### [TO DO]
Return every line from the records below with the string "none".

### [DATA LISTING]
• • •
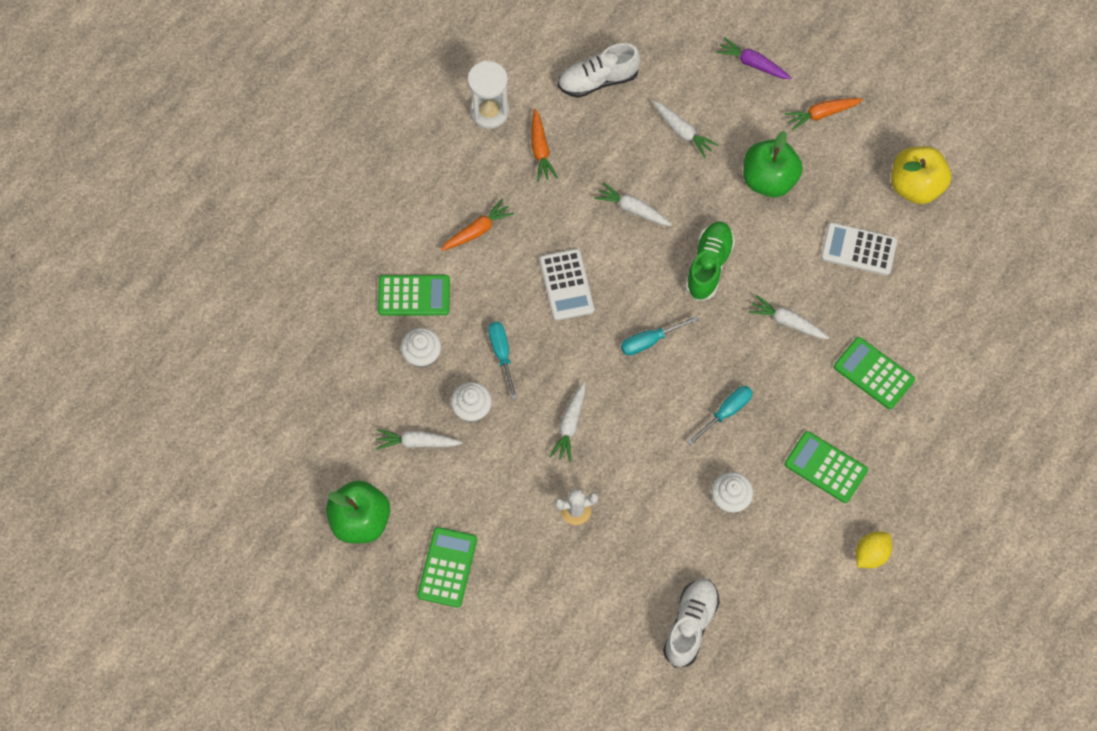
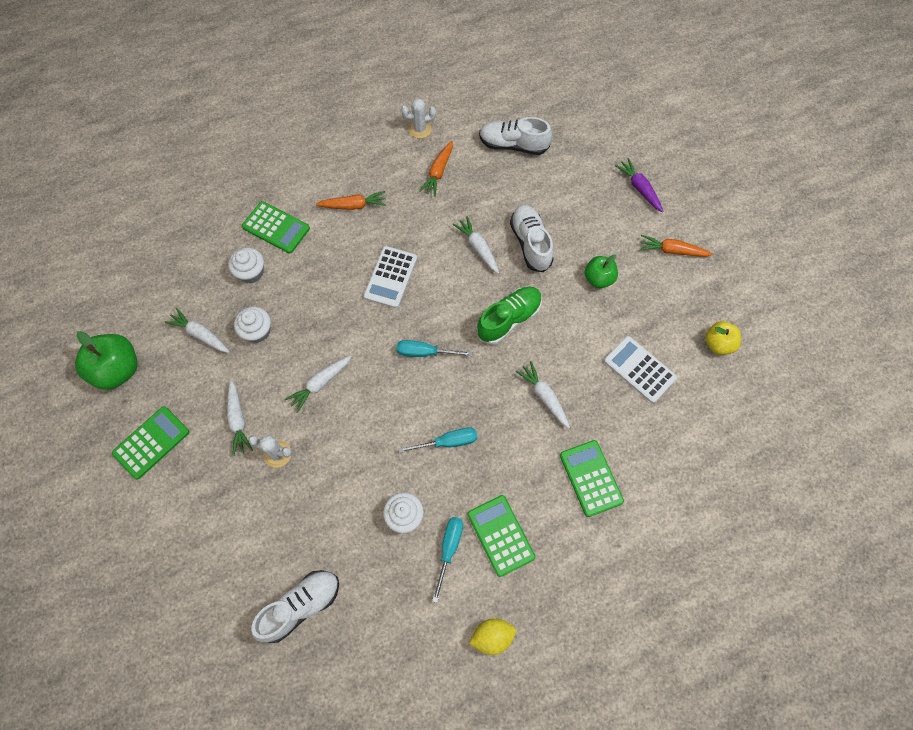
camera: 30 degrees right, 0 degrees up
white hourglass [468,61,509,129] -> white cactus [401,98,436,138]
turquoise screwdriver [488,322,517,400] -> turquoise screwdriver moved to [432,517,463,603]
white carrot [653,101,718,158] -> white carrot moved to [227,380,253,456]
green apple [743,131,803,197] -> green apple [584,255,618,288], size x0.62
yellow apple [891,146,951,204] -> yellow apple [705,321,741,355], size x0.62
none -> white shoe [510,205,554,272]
• • •
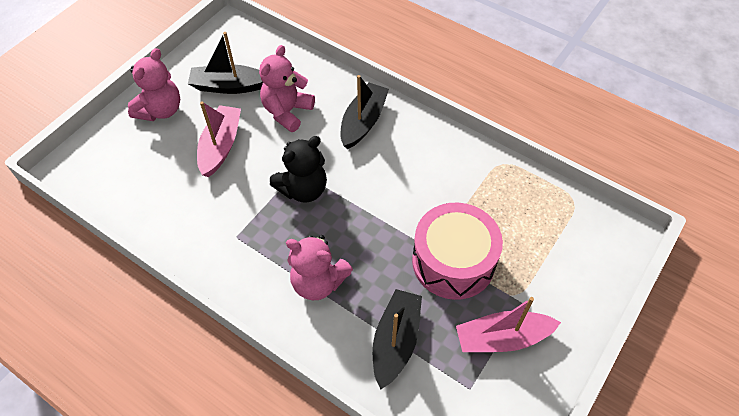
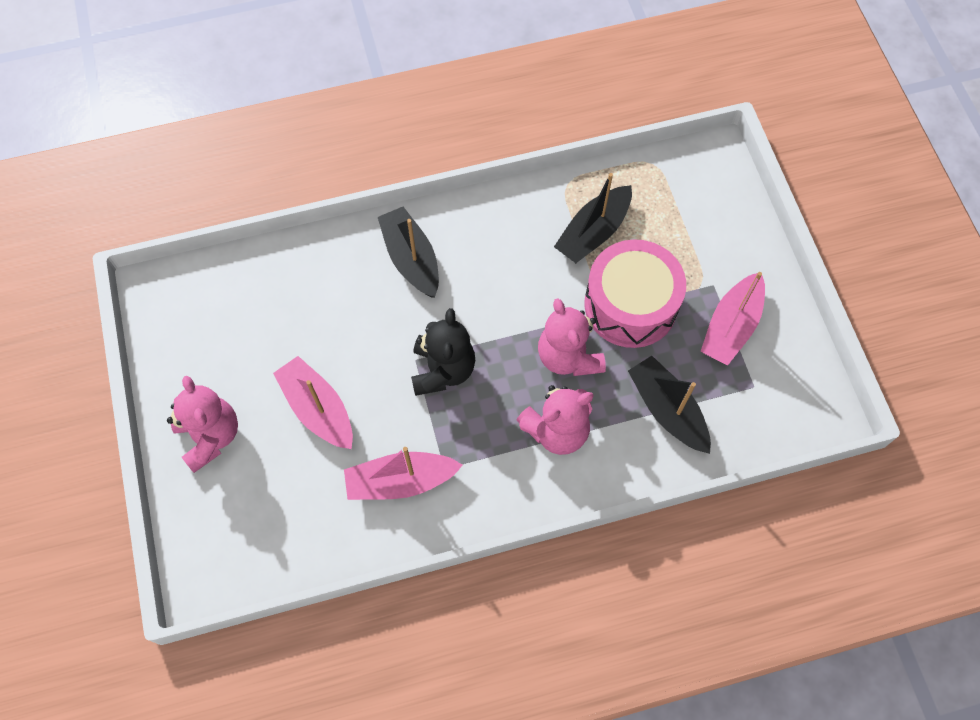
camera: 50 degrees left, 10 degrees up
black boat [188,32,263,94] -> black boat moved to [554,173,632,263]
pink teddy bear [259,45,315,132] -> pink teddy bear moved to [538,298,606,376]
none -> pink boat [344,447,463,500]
• • •
### [RESPONSE TO THIS EXERCISE]
none -> white shoe [510,205,554,272]
none -> pink boat [344,447,463,500]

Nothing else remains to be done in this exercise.